**Raw data**

---------------

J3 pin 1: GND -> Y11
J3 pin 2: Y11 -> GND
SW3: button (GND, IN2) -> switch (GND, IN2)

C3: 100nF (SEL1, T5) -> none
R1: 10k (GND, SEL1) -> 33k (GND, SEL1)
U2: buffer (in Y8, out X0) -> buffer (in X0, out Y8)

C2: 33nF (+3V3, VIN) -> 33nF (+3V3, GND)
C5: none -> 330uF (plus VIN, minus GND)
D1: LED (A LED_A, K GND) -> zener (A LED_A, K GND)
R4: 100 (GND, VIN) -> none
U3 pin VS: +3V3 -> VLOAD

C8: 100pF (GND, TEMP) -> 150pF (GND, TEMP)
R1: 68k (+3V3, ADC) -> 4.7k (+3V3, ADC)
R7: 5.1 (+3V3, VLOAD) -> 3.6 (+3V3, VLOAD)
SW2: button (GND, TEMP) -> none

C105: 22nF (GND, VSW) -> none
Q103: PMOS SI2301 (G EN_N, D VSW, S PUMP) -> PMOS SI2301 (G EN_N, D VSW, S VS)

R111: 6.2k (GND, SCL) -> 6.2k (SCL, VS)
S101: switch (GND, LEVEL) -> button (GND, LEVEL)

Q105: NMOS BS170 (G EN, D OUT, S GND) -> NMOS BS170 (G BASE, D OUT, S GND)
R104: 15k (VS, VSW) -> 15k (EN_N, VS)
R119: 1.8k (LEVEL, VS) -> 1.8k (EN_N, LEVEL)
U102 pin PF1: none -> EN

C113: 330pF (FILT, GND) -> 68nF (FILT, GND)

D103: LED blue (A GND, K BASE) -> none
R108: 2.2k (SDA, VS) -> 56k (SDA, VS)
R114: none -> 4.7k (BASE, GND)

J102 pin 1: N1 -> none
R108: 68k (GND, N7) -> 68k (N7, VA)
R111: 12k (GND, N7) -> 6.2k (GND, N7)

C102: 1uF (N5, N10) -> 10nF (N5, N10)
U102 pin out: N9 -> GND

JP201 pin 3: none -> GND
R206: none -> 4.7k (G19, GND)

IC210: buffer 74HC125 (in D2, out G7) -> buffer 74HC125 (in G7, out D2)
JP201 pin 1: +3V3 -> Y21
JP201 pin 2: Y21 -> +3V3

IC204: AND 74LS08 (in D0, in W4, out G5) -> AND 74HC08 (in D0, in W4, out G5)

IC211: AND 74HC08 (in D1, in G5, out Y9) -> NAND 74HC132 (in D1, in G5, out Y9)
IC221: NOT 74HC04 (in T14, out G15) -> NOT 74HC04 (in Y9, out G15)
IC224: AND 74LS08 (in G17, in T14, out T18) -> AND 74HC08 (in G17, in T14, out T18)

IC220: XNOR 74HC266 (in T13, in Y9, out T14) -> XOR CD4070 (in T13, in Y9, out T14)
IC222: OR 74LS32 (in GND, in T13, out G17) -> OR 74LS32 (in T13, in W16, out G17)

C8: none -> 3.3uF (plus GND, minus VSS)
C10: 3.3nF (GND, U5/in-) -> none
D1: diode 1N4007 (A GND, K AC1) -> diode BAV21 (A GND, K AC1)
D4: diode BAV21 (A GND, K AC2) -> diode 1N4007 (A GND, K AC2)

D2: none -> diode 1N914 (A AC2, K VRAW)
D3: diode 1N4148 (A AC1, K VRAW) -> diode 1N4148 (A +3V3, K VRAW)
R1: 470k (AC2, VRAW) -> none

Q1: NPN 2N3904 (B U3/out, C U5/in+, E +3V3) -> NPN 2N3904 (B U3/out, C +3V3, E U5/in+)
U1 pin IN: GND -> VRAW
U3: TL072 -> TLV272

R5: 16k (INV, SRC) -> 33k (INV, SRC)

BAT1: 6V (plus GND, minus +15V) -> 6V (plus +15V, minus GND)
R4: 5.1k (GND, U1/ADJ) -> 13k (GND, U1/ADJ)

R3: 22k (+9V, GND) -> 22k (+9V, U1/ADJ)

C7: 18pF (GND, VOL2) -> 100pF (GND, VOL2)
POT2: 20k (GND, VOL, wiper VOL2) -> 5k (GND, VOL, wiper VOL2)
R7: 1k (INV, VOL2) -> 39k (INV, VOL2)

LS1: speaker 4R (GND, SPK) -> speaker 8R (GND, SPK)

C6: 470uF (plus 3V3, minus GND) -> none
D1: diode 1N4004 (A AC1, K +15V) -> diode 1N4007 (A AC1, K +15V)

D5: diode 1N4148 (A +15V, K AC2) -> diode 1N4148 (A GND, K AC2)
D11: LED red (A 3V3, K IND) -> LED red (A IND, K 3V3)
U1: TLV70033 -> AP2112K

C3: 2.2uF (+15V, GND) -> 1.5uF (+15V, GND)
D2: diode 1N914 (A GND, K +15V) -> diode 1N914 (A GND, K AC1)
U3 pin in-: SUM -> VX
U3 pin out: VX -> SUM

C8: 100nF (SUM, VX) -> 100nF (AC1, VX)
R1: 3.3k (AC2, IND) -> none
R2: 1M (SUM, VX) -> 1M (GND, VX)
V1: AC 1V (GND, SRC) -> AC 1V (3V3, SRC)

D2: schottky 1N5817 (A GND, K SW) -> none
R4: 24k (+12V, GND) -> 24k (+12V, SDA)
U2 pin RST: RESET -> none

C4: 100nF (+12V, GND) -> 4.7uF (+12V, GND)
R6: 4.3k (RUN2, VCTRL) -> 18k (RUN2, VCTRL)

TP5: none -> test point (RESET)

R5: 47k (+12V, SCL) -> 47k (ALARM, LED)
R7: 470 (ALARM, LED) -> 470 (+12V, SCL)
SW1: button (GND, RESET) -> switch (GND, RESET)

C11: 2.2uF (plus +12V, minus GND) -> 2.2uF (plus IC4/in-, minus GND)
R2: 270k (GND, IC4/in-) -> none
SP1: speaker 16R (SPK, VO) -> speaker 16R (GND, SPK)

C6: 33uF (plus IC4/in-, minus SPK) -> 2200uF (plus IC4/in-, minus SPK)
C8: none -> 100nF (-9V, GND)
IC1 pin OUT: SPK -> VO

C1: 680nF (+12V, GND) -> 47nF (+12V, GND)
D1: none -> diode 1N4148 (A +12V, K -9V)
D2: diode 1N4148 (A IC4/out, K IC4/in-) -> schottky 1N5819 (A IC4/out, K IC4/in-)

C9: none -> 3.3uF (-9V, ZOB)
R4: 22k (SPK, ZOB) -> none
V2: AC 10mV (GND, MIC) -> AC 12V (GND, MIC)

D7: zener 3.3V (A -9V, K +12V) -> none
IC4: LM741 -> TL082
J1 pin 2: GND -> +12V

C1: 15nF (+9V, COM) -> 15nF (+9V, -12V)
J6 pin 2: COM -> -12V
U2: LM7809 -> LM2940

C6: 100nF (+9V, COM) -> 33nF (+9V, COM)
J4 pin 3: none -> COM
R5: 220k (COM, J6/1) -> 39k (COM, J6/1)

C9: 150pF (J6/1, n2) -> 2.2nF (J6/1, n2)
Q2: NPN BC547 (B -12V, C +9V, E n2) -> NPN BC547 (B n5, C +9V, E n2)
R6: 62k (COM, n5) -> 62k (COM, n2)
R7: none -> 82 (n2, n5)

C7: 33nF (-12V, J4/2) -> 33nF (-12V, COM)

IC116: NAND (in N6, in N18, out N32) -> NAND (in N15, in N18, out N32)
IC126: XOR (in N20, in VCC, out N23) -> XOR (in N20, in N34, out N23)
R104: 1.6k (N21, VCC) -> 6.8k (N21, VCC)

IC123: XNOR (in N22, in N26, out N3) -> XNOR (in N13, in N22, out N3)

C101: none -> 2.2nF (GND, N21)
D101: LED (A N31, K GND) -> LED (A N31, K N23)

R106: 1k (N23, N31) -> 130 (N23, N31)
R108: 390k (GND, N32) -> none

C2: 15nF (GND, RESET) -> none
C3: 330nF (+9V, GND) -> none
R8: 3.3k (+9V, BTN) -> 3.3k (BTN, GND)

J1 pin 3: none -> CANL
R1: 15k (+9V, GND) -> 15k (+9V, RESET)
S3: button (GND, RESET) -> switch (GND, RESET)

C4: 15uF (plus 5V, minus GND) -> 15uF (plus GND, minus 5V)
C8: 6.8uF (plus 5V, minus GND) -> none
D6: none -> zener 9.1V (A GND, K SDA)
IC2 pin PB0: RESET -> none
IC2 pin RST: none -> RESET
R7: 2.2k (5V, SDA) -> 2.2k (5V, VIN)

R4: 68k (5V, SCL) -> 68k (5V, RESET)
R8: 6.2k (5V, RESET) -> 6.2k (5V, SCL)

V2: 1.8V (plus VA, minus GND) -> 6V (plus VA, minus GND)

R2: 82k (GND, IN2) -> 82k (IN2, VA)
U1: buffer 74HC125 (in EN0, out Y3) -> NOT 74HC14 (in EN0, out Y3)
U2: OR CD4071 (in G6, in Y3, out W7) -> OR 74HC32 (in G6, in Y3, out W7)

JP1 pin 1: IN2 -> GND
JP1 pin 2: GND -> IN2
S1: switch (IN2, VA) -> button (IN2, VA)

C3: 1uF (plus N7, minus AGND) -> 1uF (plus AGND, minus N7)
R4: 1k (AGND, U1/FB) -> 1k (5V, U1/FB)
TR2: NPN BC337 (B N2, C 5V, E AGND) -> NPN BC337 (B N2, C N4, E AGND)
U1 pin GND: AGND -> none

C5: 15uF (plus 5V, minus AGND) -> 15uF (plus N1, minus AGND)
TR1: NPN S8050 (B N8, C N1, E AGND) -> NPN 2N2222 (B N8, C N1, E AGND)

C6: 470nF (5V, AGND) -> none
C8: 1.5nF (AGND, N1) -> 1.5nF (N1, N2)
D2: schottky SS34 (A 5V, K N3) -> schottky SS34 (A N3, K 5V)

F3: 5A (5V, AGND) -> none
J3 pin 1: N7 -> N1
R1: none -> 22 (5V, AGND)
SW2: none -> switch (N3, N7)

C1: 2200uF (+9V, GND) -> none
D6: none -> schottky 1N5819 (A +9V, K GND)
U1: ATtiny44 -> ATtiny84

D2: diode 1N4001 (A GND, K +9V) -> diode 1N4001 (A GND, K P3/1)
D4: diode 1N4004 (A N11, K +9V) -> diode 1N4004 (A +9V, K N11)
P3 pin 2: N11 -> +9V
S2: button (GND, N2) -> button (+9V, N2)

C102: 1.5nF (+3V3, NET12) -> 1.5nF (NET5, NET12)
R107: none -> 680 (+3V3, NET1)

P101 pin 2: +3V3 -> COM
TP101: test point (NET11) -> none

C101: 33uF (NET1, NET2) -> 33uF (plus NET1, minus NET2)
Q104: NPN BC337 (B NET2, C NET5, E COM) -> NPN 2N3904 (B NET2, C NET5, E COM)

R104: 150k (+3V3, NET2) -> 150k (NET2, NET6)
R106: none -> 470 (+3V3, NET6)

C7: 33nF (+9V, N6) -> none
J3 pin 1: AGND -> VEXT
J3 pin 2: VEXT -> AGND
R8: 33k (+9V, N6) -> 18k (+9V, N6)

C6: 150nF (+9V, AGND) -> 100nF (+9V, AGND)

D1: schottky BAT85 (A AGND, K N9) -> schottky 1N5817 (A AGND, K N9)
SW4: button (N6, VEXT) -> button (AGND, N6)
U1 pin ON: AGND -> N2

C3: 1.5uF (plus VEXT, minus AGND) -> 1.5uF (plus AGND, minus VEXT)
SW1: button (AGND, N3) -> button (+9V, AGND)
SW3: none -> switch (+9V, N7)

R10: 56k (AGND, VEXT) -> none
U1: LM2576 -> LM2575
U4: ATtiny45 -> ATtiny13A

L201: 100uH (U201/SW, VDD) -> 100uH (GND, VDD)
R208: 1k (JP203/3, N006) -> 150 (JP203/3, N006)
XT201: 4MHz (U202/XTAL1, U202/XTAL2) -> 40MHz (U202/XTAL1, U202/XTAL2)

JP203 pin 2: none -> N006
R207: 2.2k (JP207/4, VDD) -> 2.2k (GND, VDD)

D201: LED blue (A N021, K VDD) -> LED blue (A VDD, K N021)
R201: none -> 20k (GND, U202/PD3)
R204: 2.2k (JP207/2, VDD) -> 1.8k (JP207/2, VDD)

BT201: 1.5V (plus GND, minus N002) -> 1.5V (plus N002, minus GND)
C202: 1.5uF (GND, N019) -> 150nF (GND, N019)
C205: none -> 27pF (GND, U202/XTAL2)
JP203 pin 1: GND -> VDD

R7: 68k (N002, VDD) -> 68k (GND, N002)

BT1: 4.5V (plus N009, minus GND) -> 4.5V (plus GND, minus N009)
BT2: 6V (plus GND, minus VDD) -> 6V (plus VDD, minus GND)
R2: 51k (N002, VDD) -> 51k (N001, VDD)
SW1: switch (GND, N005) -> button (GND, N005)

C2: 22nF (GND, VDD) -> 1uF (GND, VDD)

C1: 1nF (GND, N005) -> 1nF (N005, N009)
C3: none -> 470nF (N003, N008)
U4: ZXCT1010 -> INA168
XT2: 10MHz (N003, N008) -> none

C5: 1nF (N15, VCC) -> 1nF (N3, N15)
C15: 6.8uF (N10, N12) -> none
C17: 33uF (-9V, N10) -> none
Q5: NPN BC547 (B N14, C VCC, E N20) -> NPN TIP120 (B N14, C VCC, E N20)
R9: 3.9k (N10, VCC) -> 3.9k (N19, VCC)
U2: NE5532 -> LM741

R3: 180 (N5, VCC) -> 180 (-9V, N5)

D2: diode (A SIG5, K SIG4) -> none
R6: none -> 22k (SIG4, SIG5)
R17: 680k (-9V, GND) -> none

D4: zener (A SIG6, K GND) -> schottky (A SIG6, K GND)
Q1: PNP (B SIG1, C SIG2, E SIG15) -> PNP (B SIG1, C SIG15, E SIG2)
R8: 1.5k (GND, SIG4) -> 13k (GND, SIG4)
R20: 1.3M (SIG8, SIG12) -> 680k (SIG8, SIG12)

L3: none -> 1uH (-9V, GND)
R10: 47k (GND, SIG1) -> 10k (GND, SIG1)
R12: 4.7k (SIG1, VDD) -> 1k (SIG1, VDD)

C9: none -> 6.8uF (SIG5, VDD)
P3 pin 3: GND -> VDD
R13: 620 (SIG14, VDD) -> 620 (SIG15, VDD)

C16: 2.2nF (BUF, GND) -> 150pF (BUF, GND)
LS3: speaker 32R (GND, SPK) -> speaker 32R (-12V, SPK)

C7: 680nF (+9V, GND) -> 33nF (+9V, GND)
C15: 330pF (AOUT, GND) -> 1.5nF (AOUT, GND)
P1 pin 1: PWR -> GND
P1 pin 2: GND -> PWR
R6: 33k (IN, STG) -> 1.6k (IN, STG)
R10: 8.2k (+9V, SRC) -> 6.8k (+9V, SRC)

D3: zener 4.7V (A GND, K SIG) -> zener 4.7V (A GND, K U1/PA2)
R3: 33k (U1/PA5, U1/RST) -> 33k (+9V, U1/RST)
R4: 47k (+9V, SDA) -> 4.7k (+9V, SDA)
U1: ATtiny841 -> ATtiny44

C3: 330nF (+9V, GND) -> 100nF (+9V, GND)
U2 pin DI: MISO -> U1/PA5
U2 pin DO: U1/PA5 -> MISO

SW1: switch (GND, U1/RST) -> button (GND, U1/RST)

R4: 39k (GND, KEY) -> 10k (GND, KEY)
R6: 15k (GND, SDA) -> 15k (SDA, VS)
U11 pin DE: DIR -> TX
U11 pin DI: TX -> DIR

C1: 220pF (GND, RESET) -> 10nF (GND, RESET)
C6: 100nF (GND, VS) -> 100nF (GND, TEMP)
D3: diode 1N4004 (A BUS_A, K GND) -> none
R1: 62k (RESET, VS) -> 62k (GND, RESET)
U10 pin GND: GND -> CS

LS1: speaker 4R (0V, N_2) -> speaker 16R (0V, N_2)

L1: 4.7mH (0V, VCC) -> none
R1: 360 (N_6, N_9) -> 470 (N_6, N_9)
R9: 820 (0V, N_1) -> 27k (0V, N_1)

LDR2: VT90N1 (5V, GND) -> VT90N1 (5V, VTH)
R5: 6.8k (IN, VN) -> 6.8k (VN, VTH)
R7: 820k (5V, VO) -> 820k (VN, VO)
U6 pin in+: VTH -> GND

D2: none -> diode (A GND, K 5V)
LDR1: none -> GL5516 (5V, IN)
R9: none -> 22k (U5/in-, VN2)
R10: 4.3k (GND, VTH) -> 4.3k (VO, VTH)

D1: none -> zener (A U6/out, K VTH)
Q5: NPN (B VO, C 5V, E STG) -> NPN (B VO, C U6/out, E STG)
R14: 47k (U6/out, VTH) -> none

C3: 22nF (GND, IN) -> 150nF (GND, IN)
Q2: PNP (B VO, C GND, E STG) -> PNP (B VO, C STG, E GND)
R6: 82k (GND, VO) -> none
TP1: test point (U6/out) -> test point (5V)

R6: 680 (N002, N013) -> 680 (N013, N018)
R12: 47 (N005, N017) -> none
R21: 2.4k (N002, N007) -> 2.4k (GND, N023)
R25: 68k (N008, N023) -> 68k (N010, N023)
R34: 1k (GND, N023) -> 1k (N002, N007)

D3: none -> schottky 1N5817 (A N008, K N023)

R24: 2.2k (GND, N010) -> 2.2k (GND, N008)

---------------

**Directions for this task**
When you reach the line containing "R106: none -> 470 (+3V3, NET6)" in the data above, start copying exactly, and stop after the line containing "C3: 1.5uF (plus".

**Your response**
R106: none -> 470 (+3V3, NET6)

C7: 33nF (+9V, N6) -> none
J3 pin 1: AGND -> VEXT
J3 pin 2: VEXT -> AGND
R8: 33k (+9V, N6) -> 18k (+9V, N6)

C6: 150nF (+9V, AGND) -> 100nF (+9V, AGND)

D1: schottky BAT85 (A AGND, K N9) -> schottky 1N5817 (A AGND, K N9)
SW4: button (N6, VEXT) -> button (AGND, N6)
U1 pin ON: AGND -> N2

C3: 1.5uF (plus VEXT, minus AGND) -> 1.5uF (plus AGND, minus VEXT)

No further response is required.